# [TRY IT]
In the records below, repeat word for word only the lines starting at the one that contains "before: egg in pink" and ending at the one that contains "pos1: [555, 326]", pictures excluded.

# [DATA RECORDS]
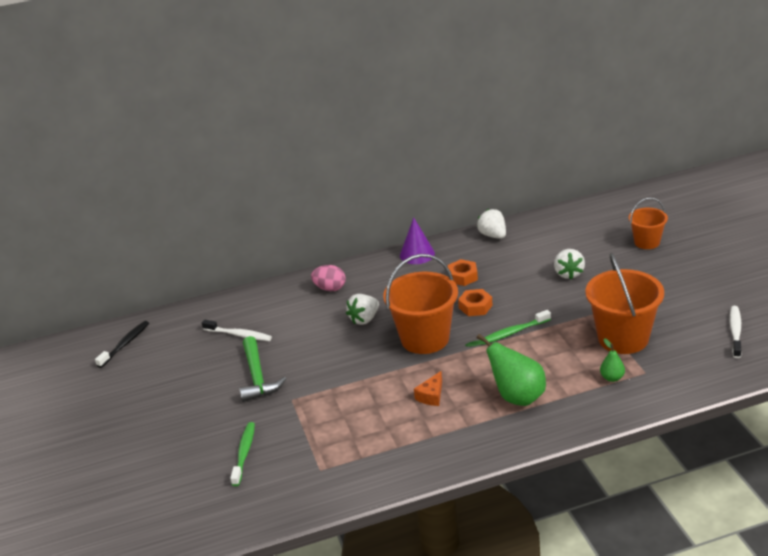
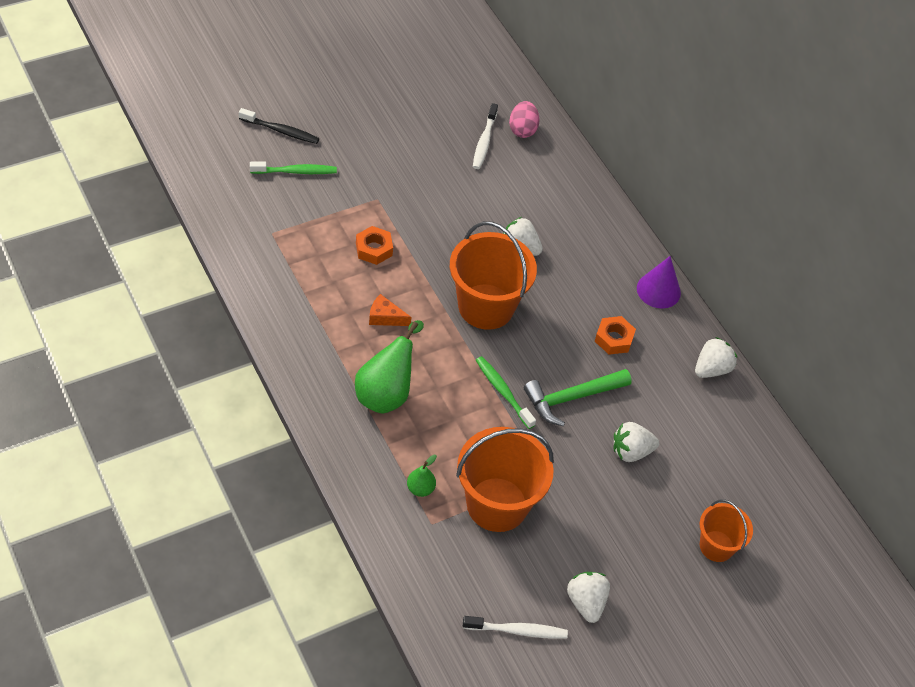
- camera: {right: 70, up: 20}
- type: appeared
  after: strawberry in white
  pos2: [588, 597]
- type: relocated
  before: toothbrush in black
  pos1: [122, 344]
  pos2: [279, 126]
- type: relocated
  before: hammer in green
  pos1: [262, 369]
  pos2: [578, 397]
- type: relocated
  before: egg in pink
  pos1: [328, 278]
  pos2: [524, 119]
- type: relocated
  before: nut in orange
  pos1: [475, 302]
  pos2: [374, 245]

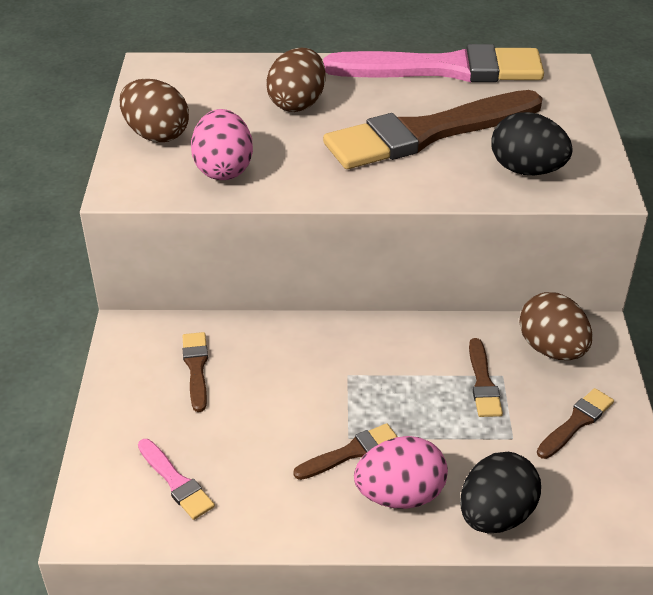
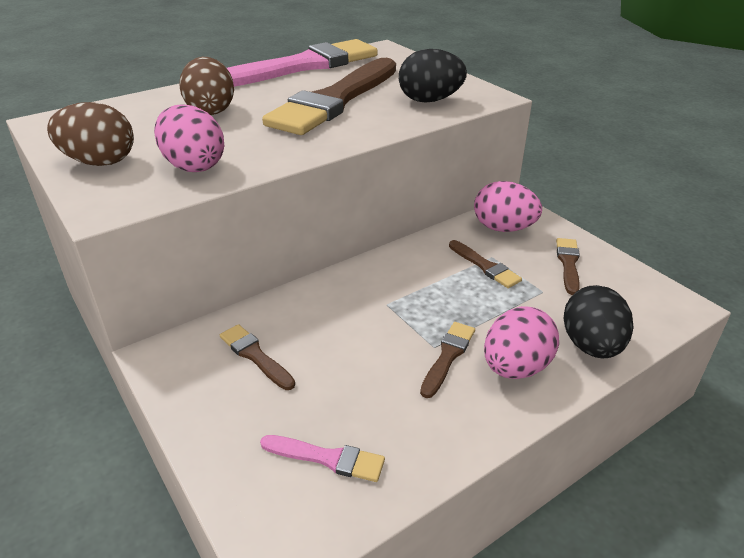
- camera: {right: -35, up: -5}
- type: colour
  before: egg in brown
  after: egg in pink
  pos1: [555, 326]
  pos2: [508, 206]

# [RESPONSE TO THIS TASK]
  before: egg in pink
  pos1: [328, 278]
  pos2: [524, 119]
- type: relocated
  before: nut in orange
  pos1: [475, 302]
  pos2: [374, 245]

- camera: {right: -35, up: -5}
- type: colour
  before: egg in brown
  after: egg in pink
  pos1: [555, 326]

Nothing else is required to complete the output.